**Aim of the exercise:**
Return only the tail of the data below, word for word: the line with "red star: (76, 146) -> (72, 139), moved" and each line after it through the final one.

**Object displacement listings:**
>>>>>

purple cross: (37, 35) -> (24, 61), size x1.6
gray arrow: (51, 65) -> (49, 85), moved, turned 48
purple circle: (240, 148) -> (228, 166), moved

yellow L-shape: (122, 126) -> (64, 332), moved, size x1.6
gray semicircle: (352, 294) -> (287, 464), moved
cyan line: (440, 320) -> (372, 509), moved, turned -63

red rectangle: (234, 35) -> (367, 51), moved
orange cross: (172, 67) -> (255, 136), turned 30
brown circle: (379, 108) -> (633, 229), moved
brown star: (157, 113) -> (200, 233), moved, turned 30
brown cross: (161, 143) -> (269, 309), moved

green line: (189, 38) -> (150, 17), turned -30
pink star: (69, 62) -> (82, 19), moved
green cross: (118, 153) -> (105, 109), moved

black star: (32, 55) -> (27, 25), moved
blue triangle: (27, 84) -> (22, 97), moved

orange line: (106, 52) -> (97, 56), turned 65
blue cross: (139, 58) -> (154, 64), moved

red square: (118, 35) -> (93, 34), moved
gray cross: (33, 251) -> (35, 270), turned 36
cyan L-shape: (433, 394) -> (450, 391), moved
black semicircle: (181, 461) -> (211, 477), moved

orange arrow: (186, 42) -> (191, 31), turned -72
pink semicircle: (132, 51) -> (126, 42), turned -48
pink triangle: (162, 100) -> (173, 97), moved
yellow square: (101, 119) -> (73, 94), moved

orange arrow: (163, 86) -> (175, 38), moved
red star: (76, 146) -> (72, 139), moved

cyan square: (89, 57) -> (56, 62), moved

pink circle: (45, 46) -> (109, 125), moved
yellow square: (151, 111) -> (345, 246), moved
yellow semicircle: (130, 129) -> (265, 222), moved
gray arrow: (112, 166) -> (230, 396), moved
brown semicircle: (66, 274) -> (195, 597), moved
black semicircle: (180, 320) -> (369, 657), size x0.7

<<<<<

**Problem solution:**
red star: (76, 146) -> (72, 139), moved

cyan square: (89, 57) -> (56, 62), moved

pink circle: (45, 46) -> (109, 125), moved
yellow square: (151, 111) -> (345, 246), moved
yellow semicircle: (130, 129) -> (265, 222), moved
gray arrow: (112, 166) -> (230, 396), moved
brown semicircle: (66, 274) -> (195, 597), moved
black semicircle: (180, 320) -> (369, 657), size x0.7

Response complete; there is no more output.